Task objective: Starting with the line that contains "D13: diode (A", copy every line through the end of the data below, exactly and with nothing added.

= = = = = = =

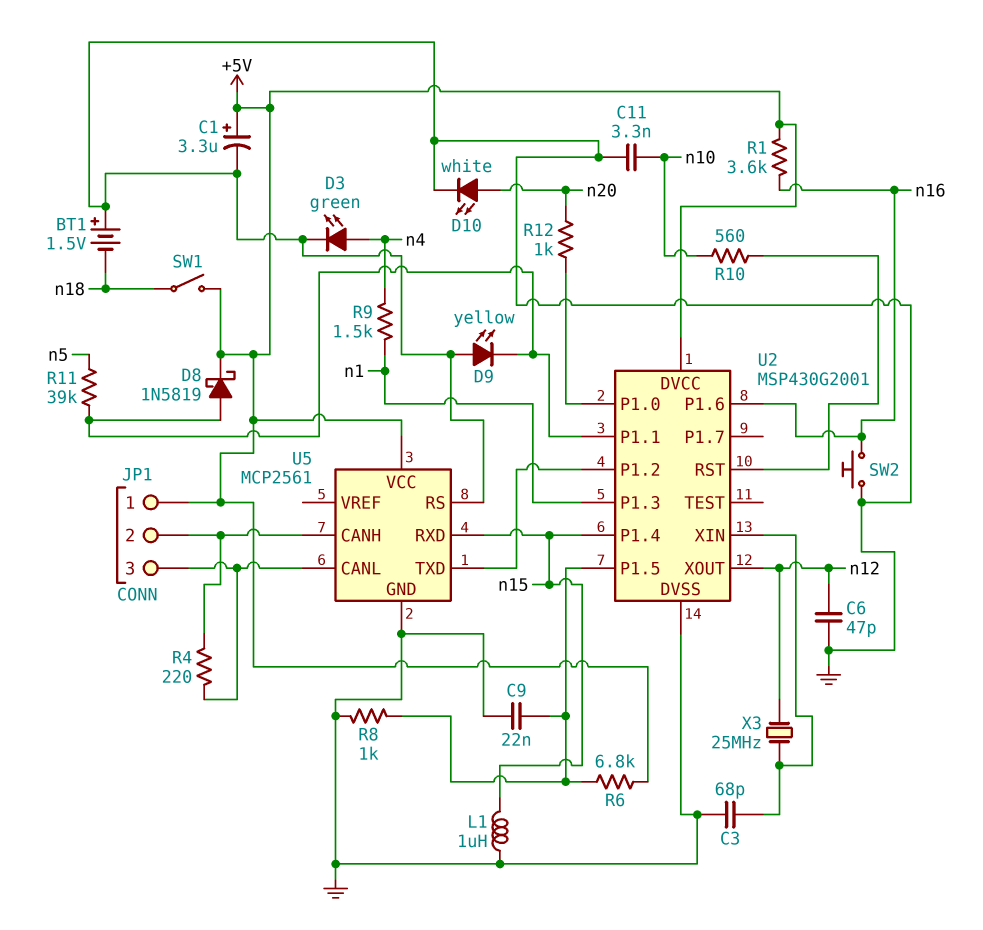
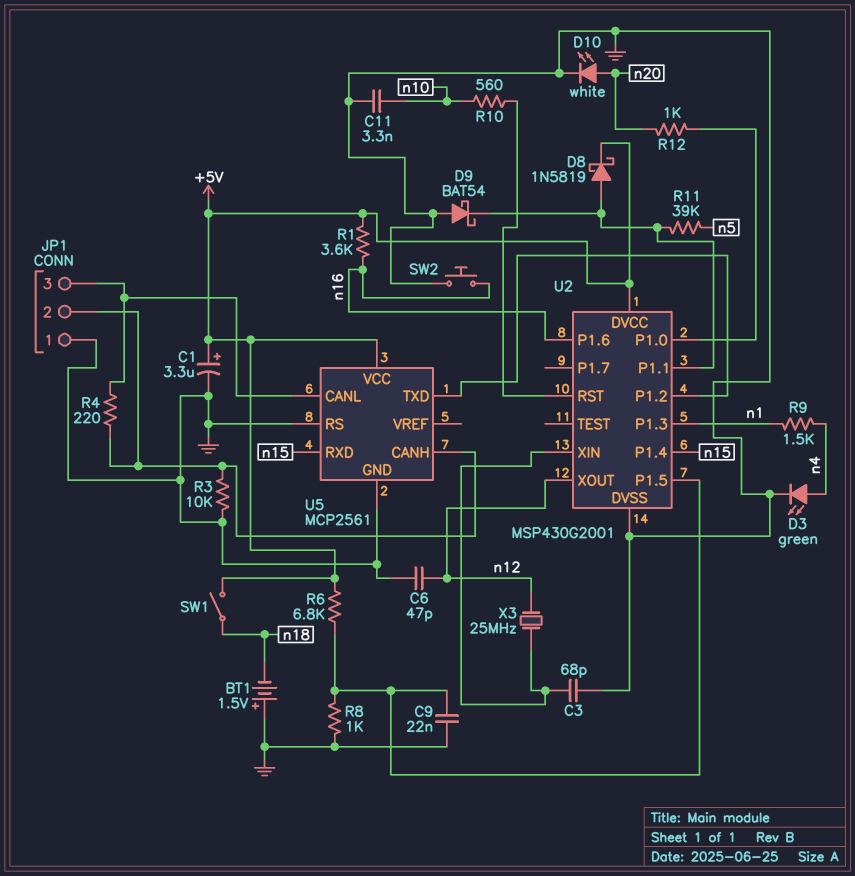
D9: LED yellow (A GND, K U2/P1.1) -> schottky BAT54 (A GND, K U2/P1.1)
JP1 pin 1: +5V -> GND
L1: 1uH (GND, n15) -> none
R3: none -> 10k (GND, JP1/2)

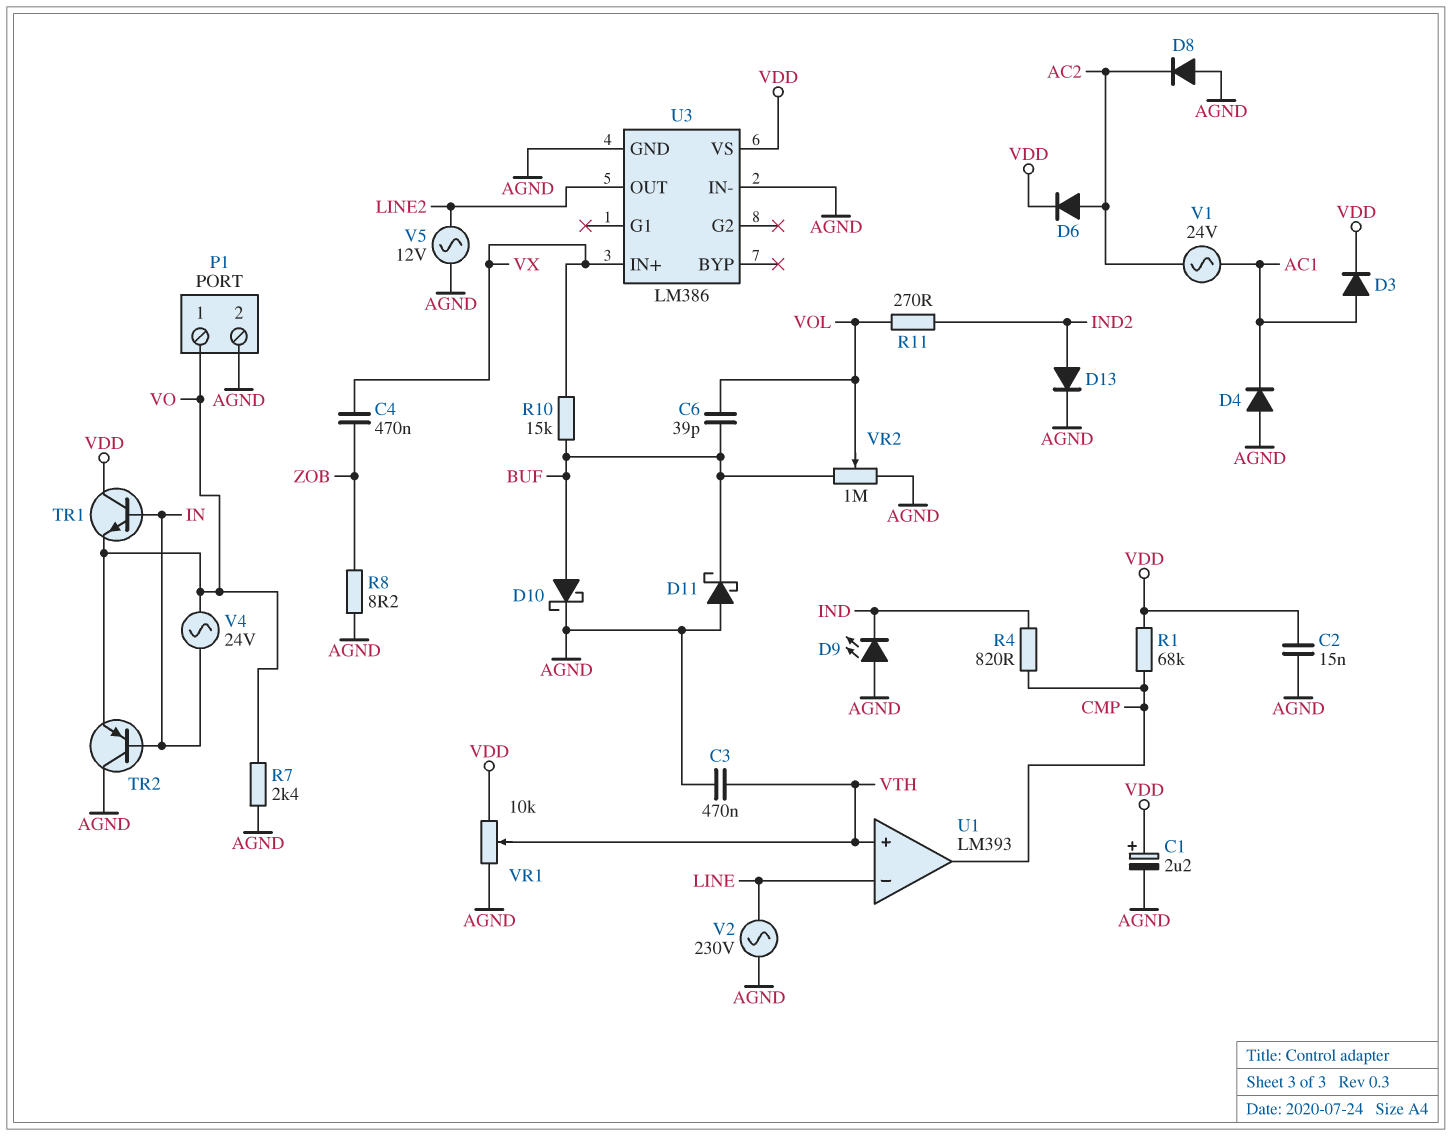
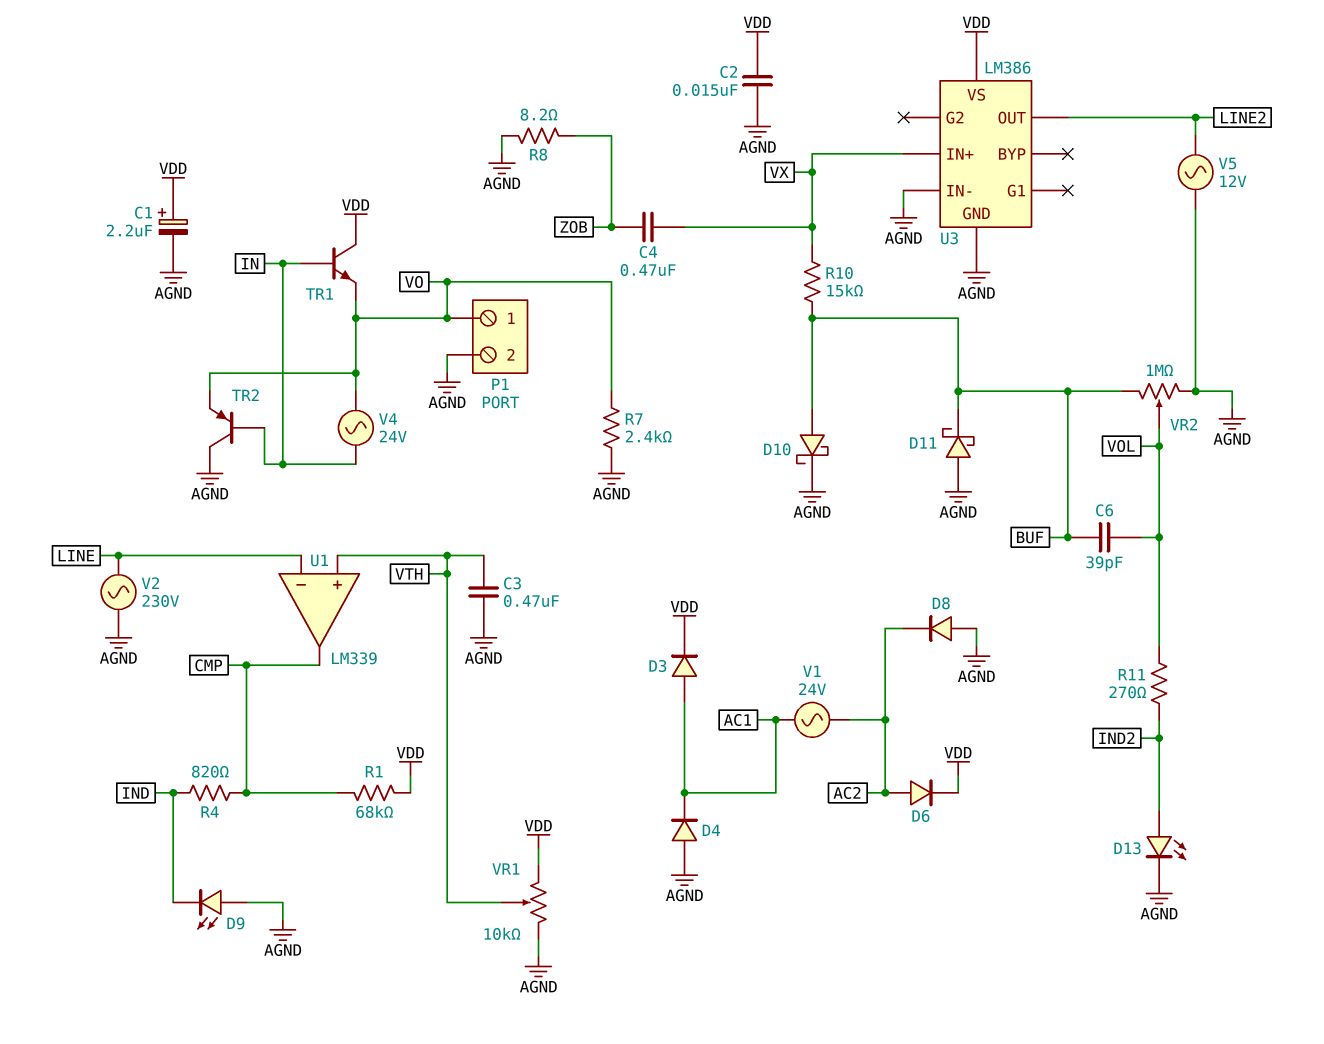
D13: diode (A IND2, K AGND) -> LED (A IND2, K AGND)
U1: LM393 -> LM339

= = = = = = =

Task answer:
D13: diode (A IND2, K AGND) -> LED (A IND2, K AGND)
U1: LM393 -> LM339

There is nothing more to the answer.